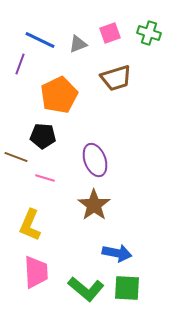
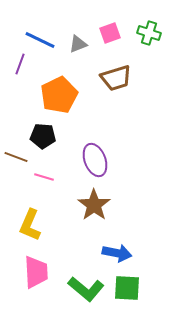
pink line: moved 1 px left, 1 px up
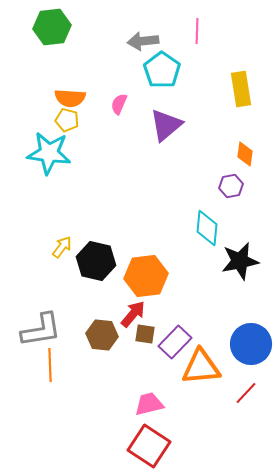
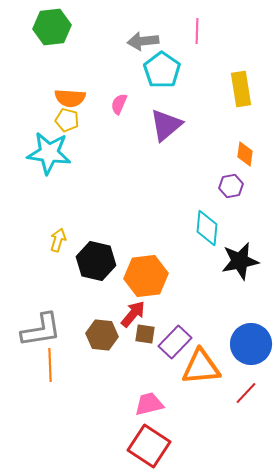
yellow arrow: moved 4 px left, 7 px up; rotated 20 degrees counterclockwise
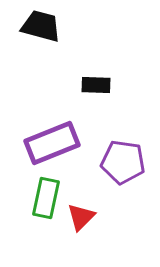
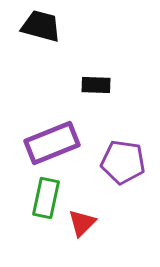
red triangle: moved 1 px right, 6 px down
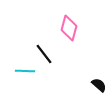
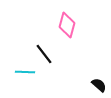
pink diamond: moved 2 px left, 3 px up
cyan line: moved 1 px down
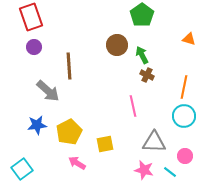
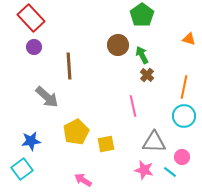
red rectangle: moved 1 px down; rotated 24 degrees counterclockwise
brown circle: moved 1 px right
brown cross: rotated 16 degrees clockwise
gray arrow: moved 1 px left, 6 px down
blue star: moved 6 px left, 16 px down
yellow pentagon: moved 7 px right
yellow square: moved 1 px right
pink circle: moved 3 px left, 1 px down
pink arrow: moved 6 px right, 17 px down
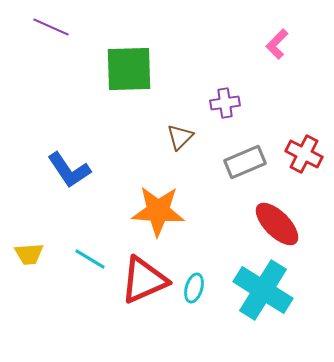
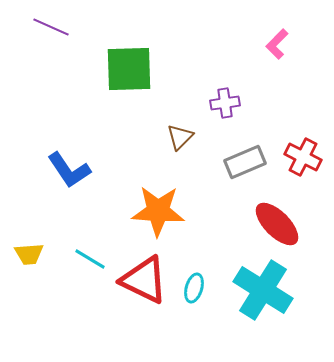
red cross: moved 1 px left, 3 px down
red triangle: rotated 50 degrees clockwise
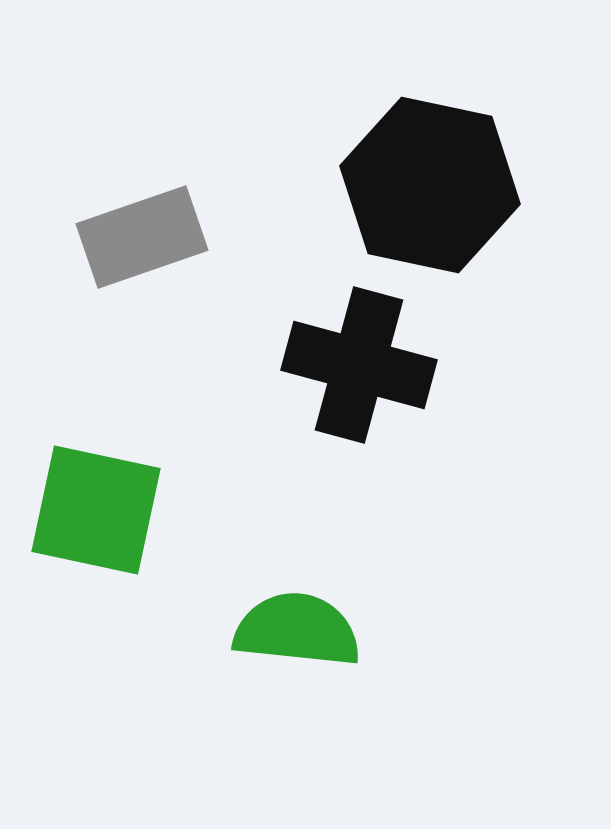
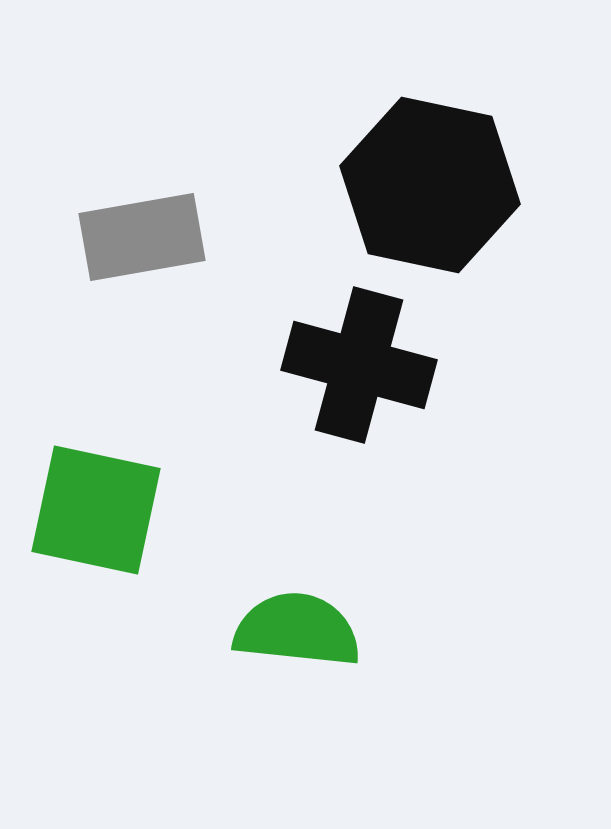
gray rectangle: rotated 9 degrees clockwise
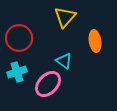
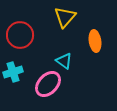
red circle: moved 1 px right, 3 px up
cyan cross: moved 4 px left
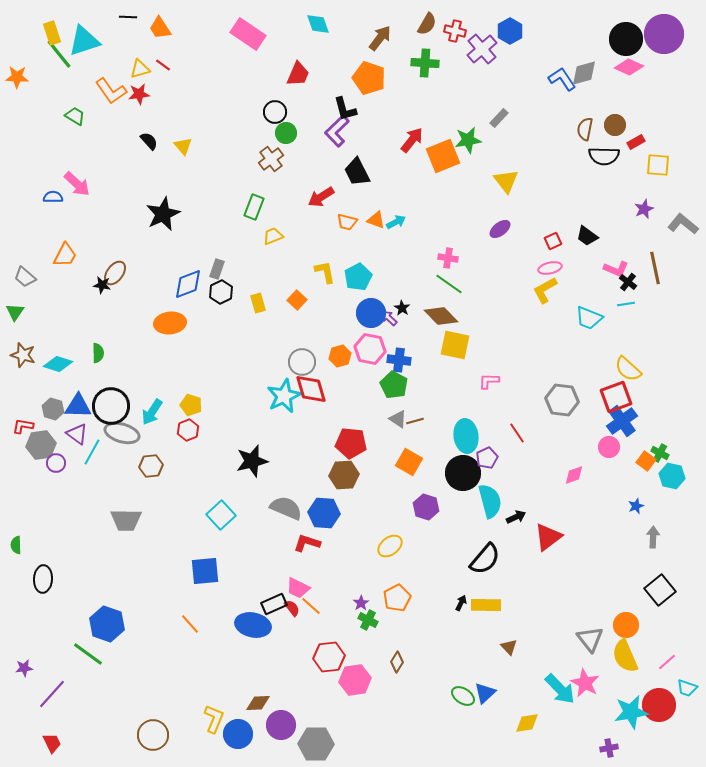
========
**GOAL OF THE EXERCISE:** Could you transcribe all of the data exactly and omit the pictures?

**RESULT FOR THIS EXERCISE:**
pink line: moved 1 px left, 1 px up
yellow arrow: moved 4 px left, 7 px up; rotated 20 degrees counterclockwise
red triangle: moved 1 px right, 6 px down
pink diamond: moved 2 px left, 3 px up
cyan line: moved 1 px down
red rectangle: moved 1 px down; rotated 24 degrees counterclockwise
brown circle: moved 1 px right
brown cross: rotated 16 degrees clockwise
gray arrow: moved 1 px left, 6 px down
blue star: moved 6 px left, 16 px down
yellow pentagon: moved 7 px right
yellow square: moved 1 px right
pink circle: moved 3 px left, 1 px down
pink arrow: moved 6 px right, 17 px down
red cross: moved 1 px left, 3 px down
red triangle: rotated 50 degrees clockwise
gray rectangle: rotated 9 degrees clockwise
red circle: moved 1 px right, 3 px up
cyan cross: moved 4 px left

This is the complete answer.